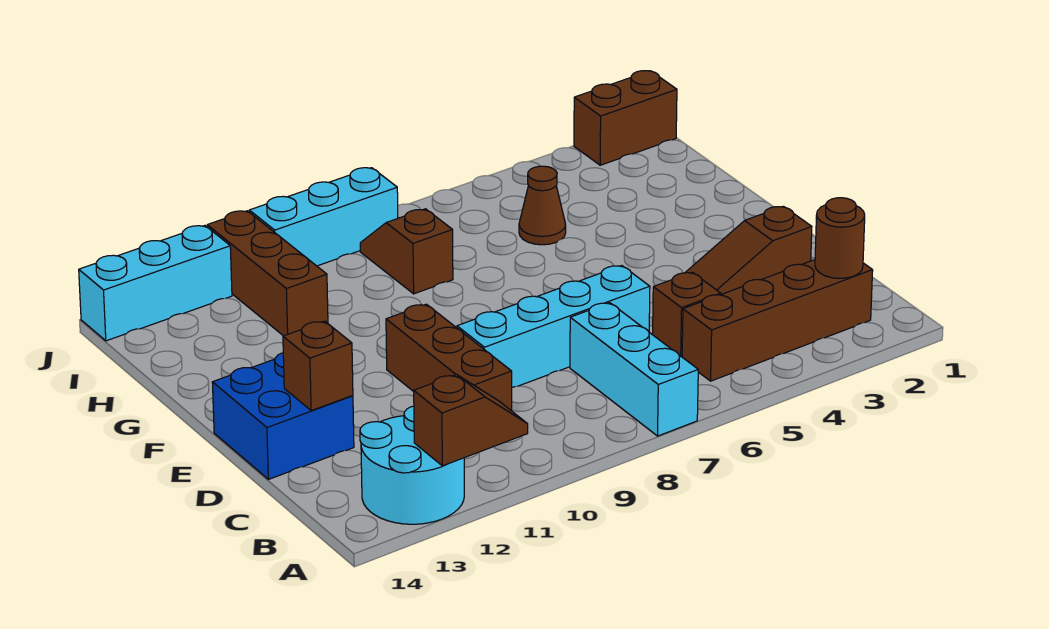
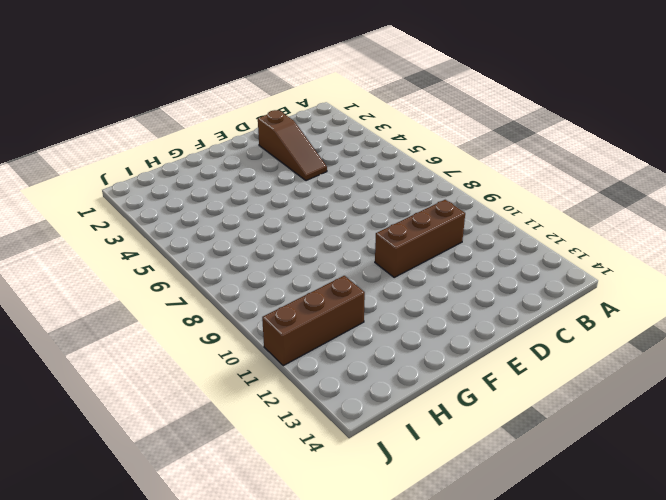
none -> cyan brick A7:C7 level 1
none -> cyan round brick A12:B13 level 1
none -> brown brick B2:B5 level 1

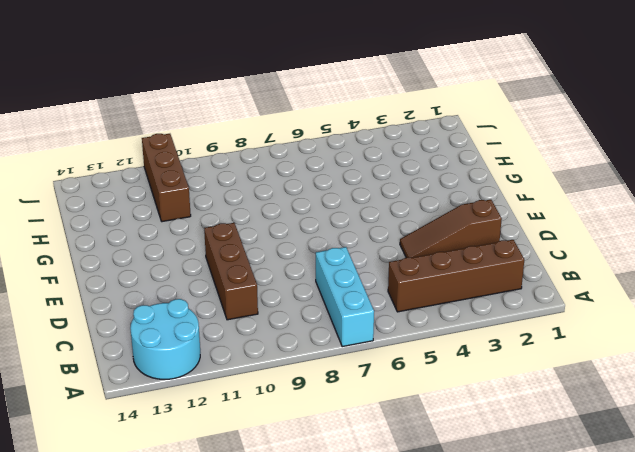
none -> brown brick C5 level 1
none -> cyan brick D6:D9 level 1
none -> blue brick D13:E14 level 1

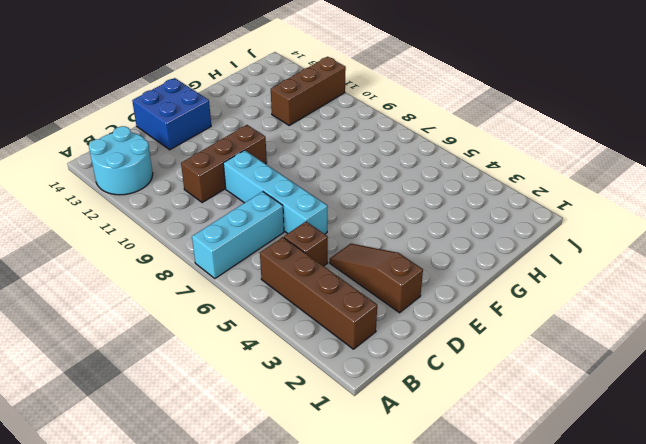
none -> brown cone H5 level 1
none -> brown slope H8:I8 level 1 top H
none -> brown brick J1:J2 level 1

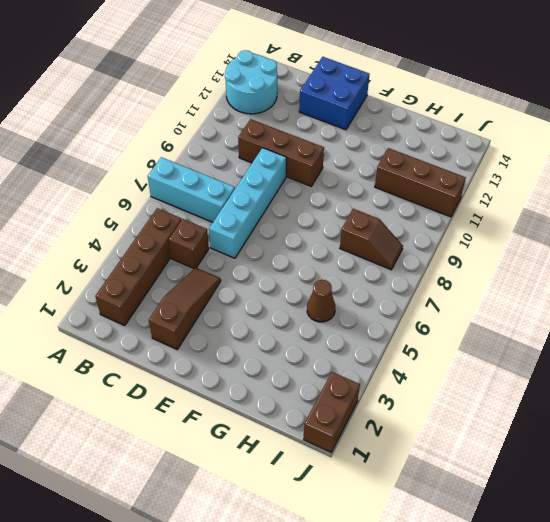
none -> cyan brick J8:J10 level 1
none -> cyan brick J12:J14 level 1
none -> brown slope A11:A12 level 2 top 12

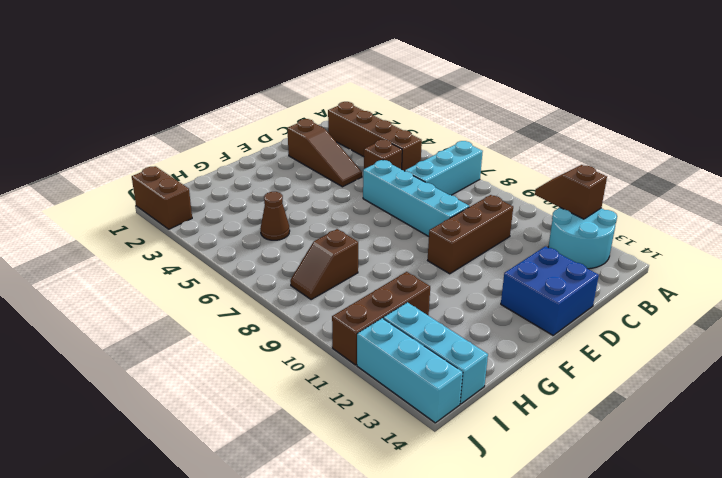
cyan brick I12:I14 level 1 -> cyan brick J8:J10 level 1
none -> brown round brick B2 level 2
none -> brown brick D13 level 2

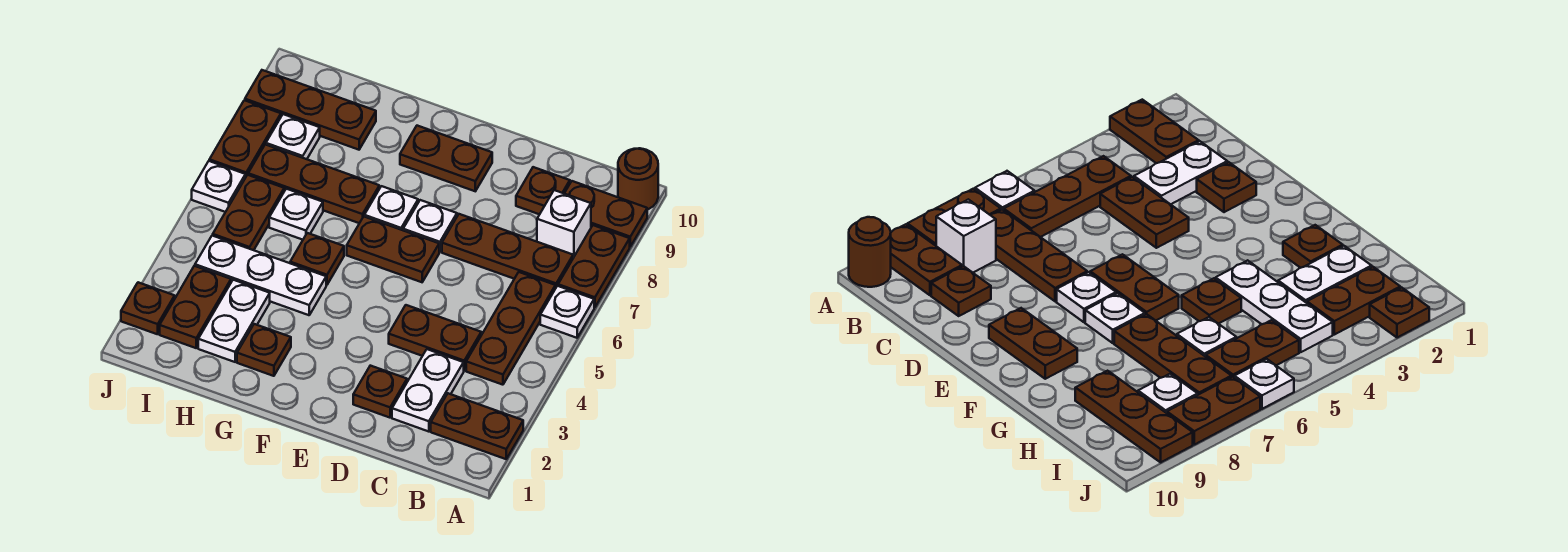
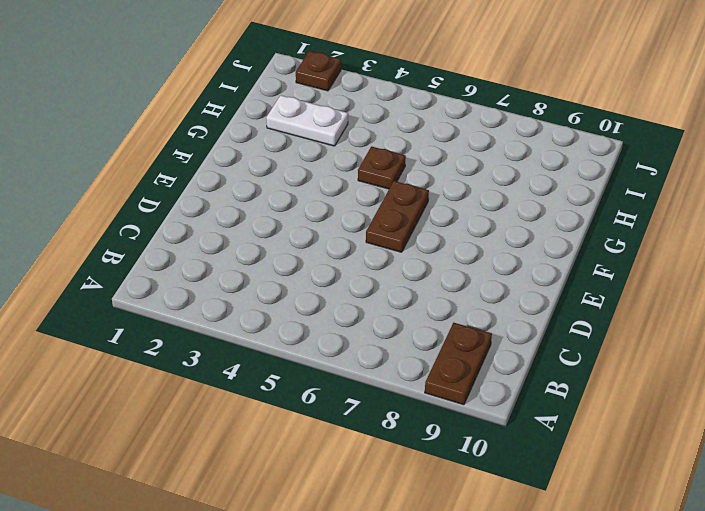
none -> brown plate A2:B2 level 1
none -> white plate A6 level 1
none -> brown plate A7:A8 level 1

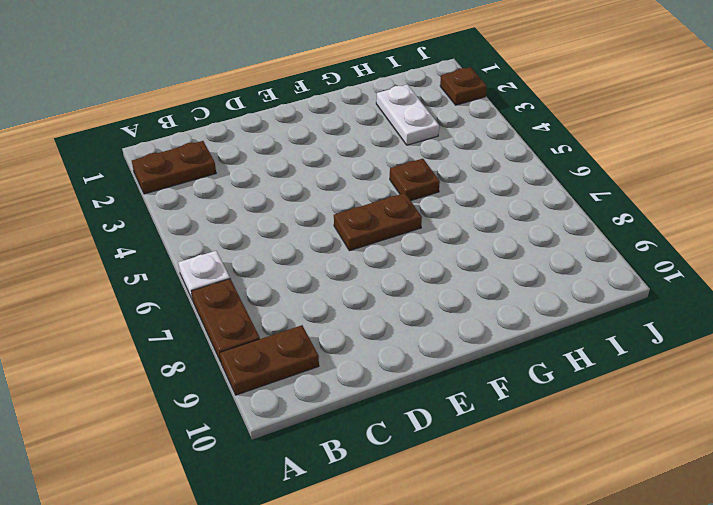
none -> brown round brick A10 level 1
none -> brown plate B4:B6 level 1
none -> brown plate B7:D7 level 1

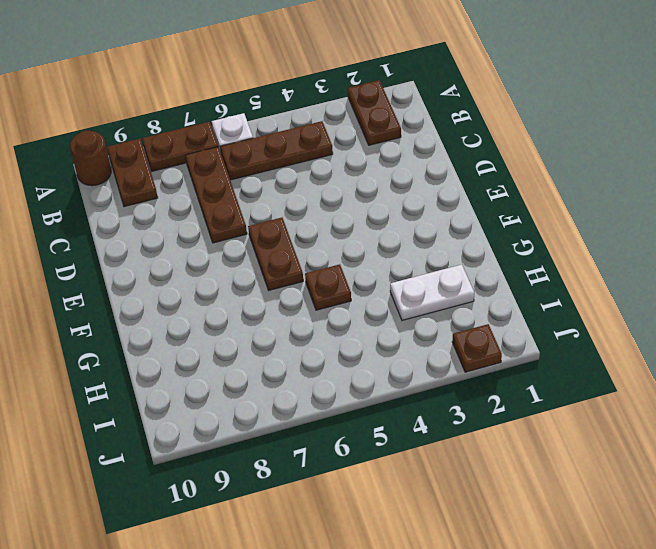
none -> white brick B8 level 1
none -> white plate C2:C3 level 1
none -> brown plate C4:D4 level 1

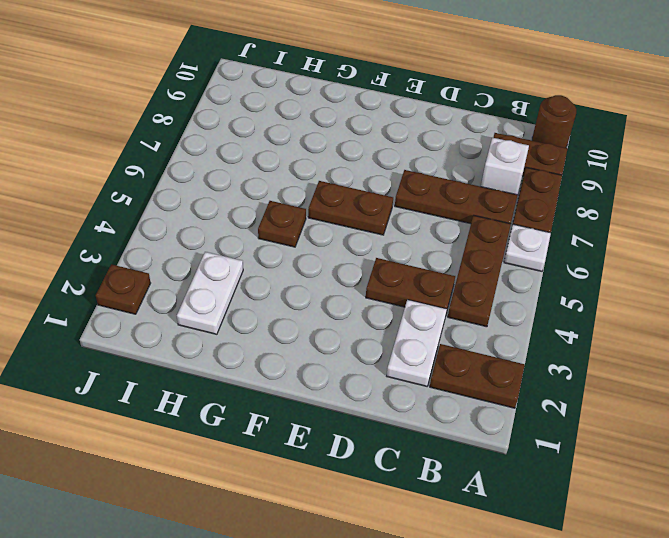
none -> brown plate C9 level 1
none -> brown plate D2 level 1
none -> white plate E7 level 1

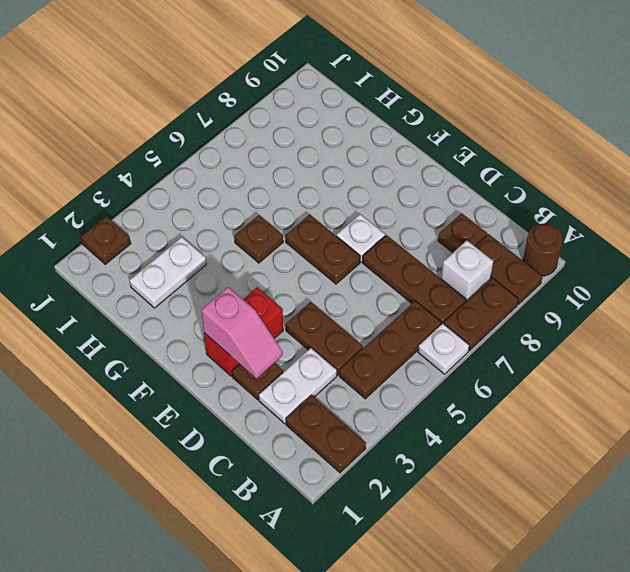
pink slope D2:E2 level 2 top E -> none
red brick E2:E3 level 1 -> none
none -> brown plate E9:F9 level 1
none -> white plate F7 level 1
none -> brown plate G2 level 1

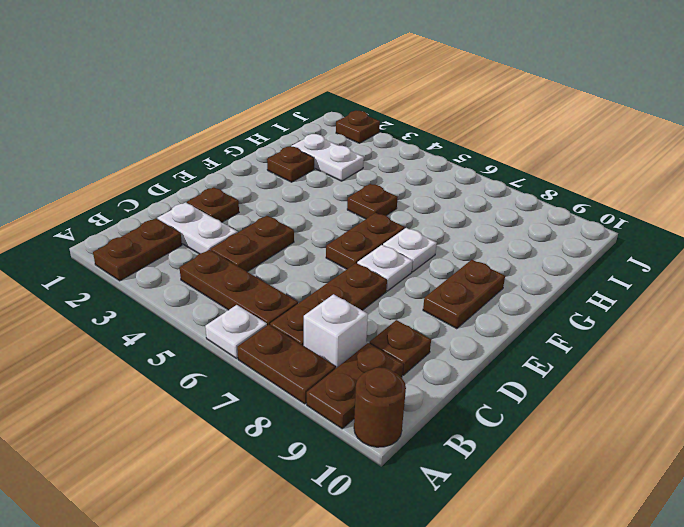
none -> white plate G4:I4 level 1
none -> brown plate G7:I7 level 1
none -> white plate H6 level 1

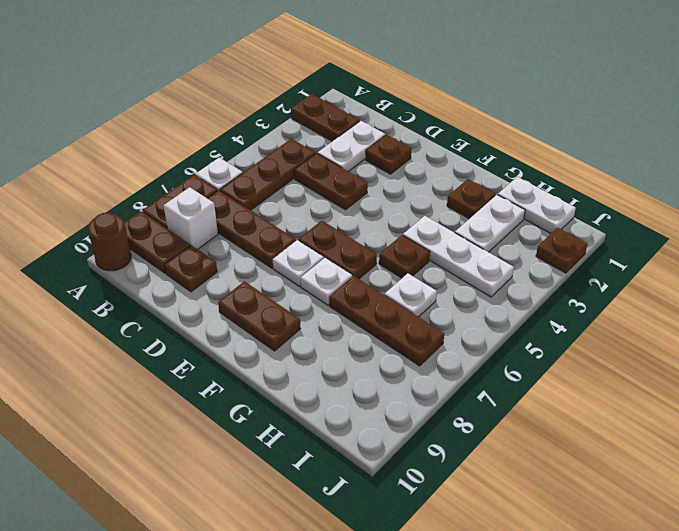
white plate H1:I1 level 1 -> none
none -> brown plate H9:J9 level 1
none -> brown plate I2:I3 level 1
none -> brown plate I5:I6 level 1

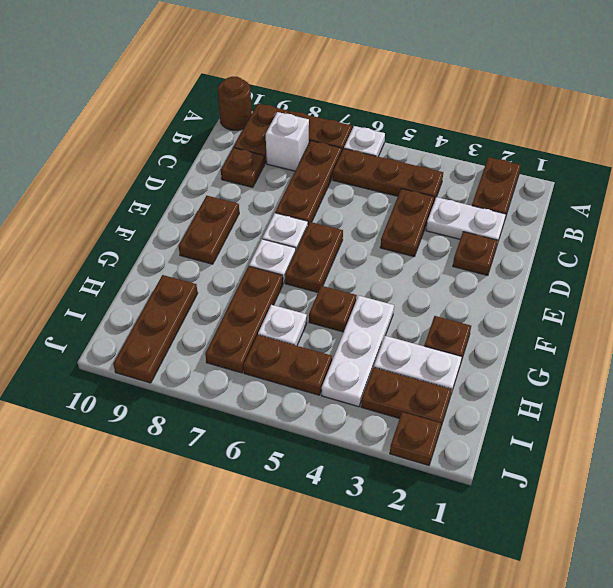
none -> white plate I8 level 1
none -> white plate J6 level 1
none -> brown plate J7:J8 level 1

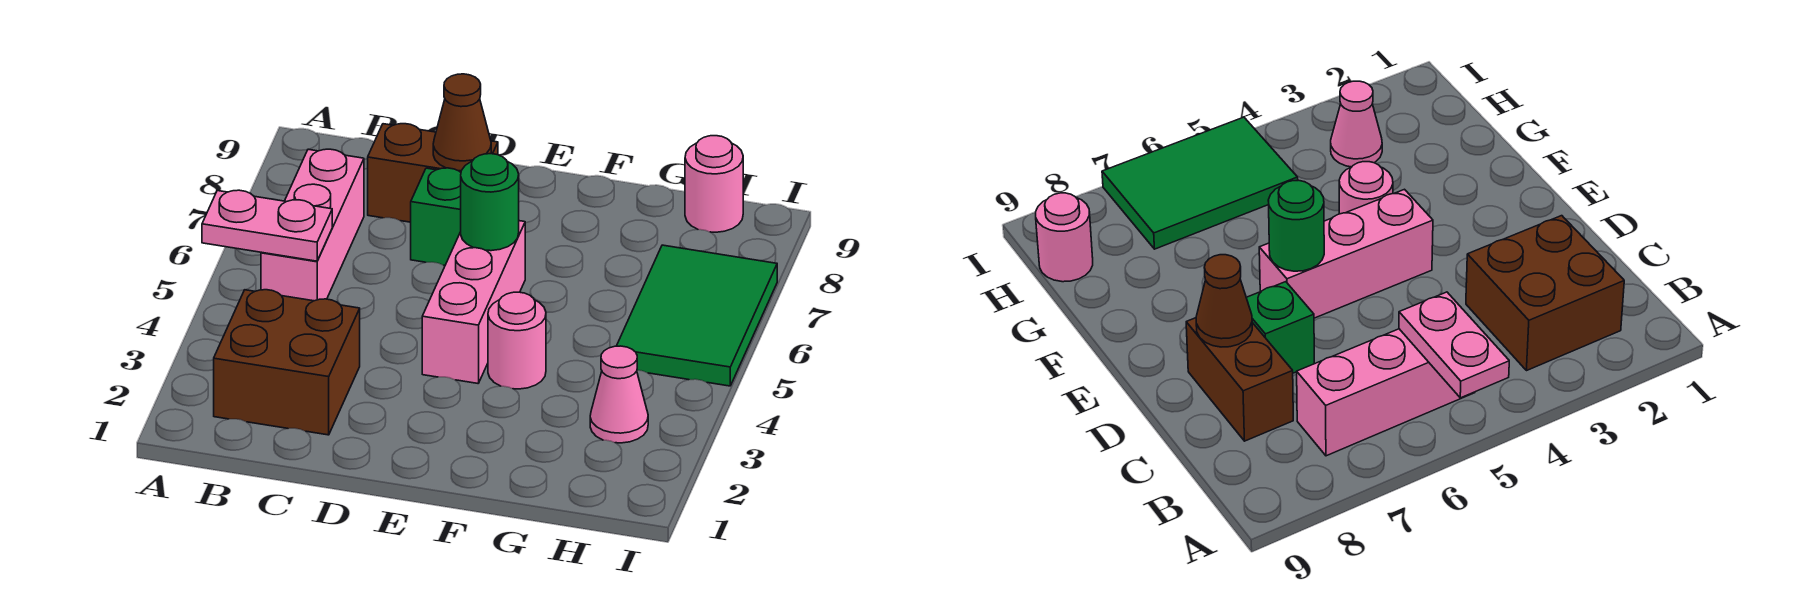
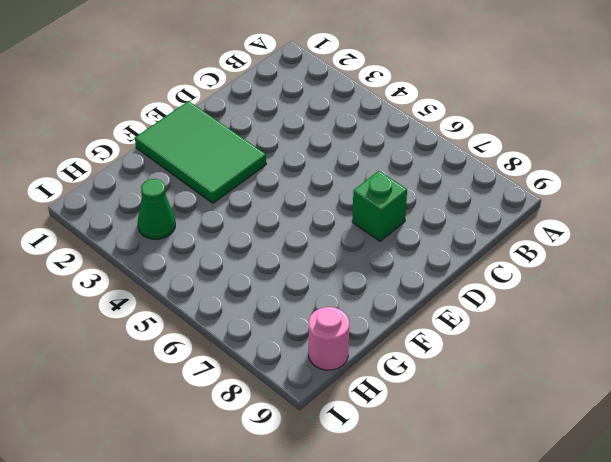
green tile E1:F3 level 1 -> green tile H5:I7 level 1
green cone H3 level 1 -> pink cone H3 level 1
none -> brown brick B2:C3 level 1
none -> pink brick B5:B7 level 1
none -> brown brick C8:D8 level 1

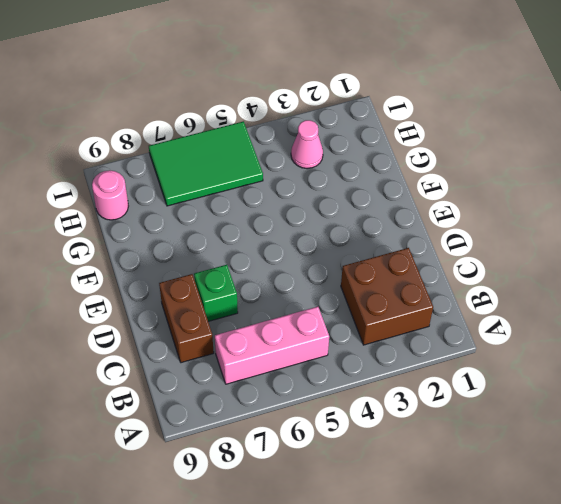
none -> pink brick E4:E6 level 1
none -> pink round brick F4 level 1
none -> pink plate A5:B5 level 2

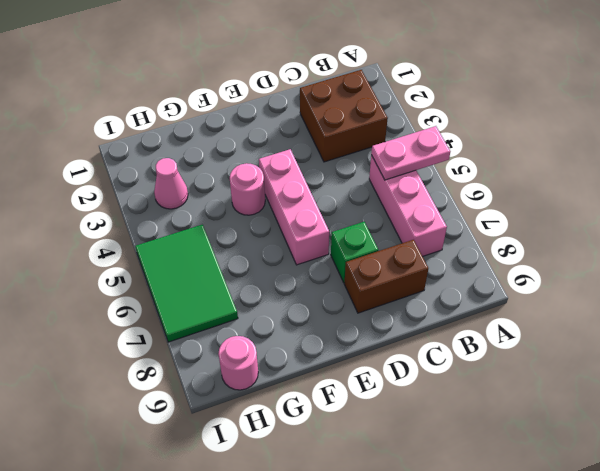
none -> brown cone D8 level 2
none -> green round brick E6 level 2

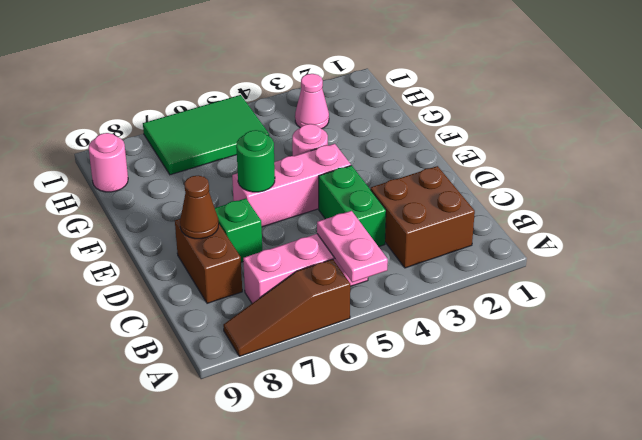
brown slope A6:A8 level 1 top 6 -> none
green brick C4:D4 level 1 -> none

_ _ _ _

• What you should do:
Reproduce exactly the lines of the entries above from the first through the line with "none -> white plate C2:C3 level 1", both included; pictures should not be reproduced.

• Response to this exercise:
none -> cyan brick A7:C7 level 1
none -> cyan round brick A12:B13 level 1
none -> brown brick B2:B5 level 1

none -> brown brick C5 level 1
none -> cyan brick D6:D9 level 1
none -> blue brick D13:E14 level 1

none -> brown cone H5 level 1
none -> brown slope H8:I8 level 1 top H
none -> brown brick J1:J2 level 1

none -> cyan brick J8:J10 level 1
none -> cyan brick J12:J14 level 1
none -> brown slope A11:A12 level 2 top 12

cyan brick I12:I14 level 1 -> cyan brick J8:J10 level 1
none -> brown round brick B2 level 2
none -> brown brick D13 level 2

none -> brown plate A2:B2 level 1
none -> white plate A6 level 1
none -> brown plate A7:A8 level 1

none -> brown round brick A10 level 1
none -> brown plate B4:B6 level 1
none -> brown plate B7:D7 level 1

none -> white brick B8 level 1
none -> white plate C2:C3 level 1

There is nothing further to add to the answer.